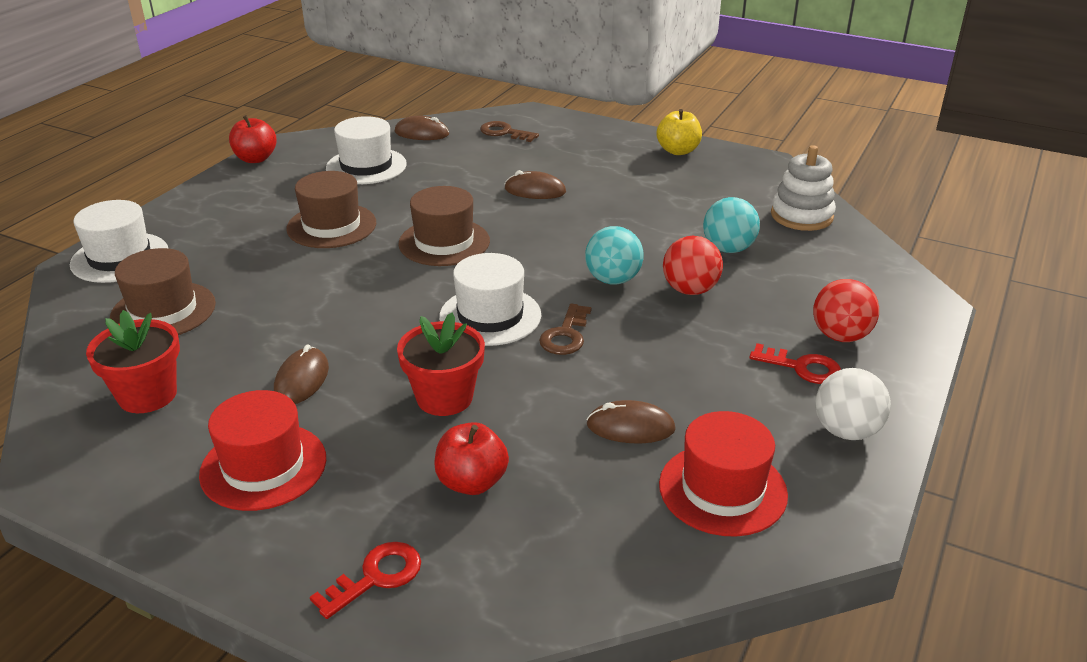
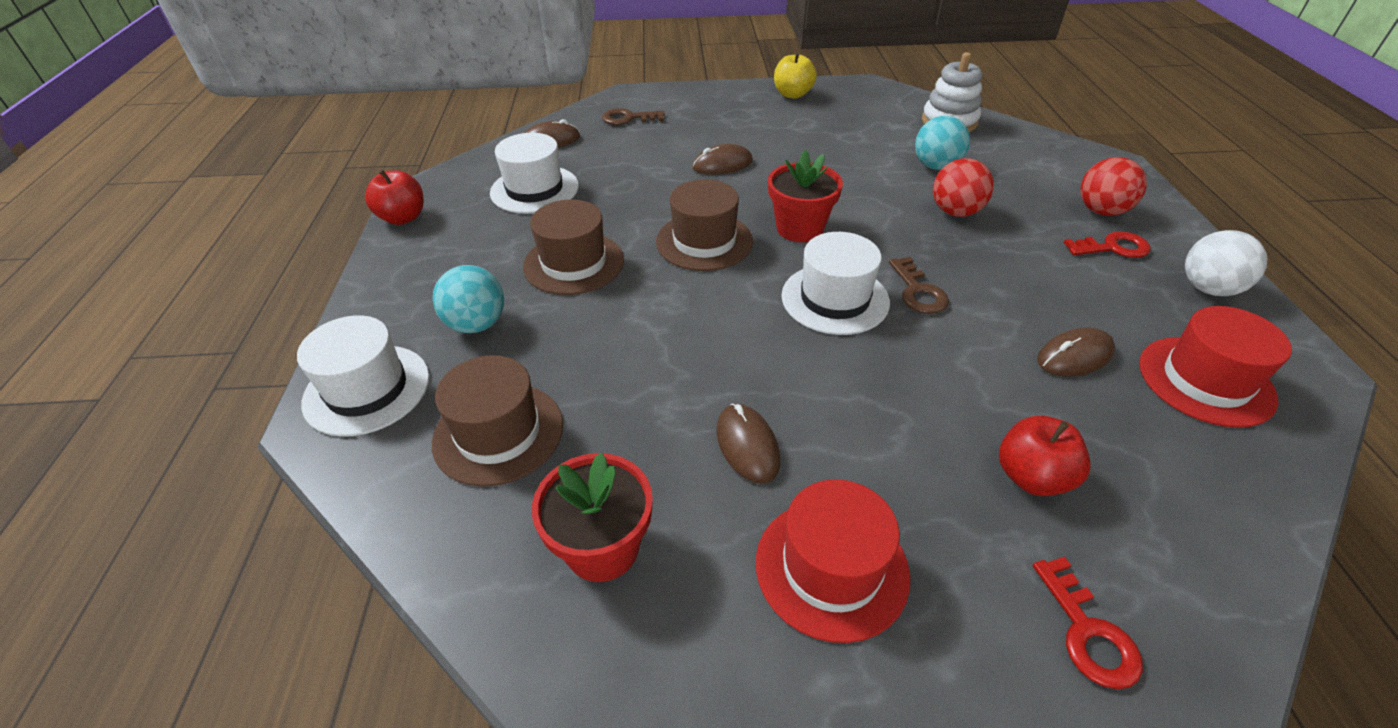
camera: 30 degrees left, 10 degrees up
(376, 577) = (1088, 632): red key -> red key turned 150 degrees clockwise
(444, 397) = (900, 400): red flower pot -> red flower pot (799, 228)
(613, 280) = (888, 225): turquoise ball -> turquoise ball (477, 324)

TASK BRIEF
Reproduce the final stretch of the data above: every line from the one holding "(376, 577) = (1088, 632): red" through the end, inclusive, exactly as written and nothing else.

ANSWER BELOW
(376, 577) = (1088, 632): red key -> red key turned 150 degrees clockwise
(444, 397) = (900, 400): red flower pot -> red flower pot (799, 228)
(613, 280) = (888, 225): turquoise ball -> turquoise ball (477, 324)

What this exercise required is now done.